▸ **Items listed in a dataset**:
——————

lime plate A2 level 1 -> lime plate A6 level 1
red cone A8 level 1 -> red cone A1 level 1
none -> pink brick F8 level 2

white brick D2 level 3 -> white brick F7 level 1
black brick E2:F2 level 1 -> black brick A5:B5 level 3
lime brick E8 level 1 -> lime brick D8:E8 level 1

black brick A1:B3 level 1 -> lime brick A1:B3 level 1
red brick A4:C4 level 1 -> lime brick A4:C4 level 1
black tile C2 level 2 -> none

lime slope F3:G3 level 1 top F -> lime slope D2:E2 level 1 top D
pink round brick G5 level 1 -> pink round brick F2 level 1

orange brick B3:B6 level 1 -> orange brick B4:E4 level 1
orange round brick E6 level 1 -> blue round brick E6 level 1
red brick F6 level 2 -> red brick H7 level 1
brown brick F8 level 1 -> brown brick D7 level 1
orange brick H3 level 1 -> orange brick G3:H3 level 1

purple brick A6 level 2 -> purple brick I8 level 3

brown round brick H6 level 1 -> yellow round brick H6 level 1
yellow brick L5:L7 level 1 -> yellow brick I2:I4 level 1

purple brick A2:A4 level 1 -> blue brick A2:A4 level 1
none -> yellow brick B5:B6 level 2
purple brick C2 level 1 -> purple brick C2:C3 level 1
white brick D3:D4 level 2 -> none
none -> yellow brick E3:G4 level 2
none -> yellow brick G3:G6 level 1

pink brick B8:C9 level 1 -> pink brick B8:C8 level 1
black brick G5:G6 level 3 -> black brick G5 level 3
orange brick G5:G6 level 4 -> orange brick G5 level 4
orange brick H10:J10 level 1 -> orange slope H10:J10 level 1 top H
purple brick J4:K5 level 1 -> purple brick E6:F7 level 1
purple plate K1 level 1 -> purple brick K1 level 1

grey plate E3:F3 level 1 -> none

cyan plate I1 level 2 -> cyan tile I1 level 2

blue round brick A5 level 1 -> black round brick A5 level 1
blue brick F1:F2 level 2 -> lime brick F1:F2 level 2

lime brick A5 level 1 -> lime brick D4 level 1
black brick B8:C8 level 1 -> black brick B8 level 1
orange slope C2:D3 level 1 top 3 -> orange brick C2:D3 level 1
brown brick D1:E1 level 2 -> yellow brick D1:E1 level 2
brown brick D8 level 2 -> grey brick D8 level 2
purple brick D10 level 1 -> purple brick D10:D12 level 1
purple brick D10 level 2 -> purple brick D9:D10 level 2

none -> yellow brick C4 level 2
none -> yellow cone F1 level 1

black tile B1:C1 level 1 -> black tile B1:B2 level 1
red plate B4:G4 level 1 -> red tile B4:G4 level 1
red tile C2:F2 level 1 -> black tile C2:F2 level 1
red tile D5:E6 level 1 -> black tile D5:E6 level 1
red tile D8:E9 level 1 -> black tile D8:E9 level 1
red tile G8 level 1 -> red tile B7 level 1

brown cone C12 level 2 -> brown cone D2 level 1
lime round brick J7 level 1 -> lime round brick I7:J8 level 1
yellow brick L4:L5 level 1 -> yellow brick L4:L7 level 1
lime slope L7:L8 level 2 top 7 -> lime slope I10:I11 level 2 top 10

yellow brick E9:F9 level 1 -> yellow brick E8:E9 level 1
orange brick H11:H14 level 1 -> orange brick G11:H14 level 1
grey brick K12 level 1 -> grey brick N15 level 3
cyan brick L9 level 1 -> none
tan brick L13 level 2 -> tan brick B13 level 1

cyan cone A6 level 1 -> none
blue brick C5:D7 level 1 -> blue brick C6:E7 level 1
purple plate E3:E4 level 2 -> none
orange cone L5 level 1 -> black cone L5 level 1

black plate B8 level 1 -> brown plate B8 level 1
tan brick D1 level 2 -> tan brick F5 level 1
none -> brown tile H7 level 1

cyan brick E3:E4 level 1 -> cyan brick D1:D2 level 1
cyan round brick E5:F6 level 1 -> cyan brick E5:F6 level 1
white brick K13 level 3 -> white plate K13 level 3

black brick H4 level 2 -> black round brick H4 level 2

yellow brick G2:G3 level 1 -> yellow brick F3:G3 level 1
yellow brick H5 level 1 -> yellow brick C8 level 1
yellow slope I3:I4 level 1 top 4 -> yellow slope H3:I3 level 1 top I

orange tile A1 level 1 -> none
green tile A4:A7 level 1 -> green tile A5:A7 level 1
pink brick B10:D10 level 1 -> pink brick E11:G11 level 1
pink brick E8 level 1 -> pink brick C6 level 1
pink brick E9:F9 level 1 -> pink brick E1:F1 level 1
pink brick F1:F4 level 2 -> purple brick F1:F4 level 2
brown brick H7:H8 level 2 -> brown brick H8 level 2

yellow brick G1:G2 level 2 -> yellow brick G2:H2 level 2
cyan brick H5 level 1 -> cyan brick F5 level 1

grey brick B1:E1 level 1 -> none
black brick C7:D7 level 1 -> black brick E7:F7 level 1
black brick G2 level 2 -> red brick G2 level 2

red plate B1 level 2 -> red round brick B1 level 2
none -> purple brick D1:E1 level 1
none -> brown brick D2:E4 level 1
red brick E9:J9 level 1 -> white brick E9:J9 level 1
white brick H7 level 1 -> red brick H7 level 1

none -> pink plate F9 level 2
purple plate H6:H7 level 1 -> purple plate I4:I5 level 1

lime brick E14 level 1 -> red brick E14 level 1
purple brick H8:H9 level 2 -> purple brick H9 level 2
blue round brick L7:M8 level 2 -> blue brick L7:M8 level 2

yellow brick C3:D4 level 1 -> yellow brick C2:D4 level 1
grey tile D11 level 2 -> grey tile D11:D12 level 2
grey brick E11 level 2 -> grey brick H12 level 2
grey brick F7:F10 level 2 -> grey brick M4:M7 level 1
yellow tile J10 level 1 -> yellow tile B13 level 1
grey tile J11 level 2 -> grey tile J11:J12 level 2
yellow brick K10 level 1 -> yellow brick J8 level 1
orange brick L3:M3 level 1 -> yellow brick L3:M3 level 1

——————

▸ **EXERCISE GOAL**: Pull every line holding "cone" out of the records.

▸ **ANSWER FOR THE TASK**:
red cone A8 level 1 -> red cone A1 level 1
none -> yellow cone F1 level 1
brown cone C12 level 2 -> brown cone D2 level 1
cyan cone A6 level 1 -> none
orange cone L5 level 1 -> black cone L5 level 1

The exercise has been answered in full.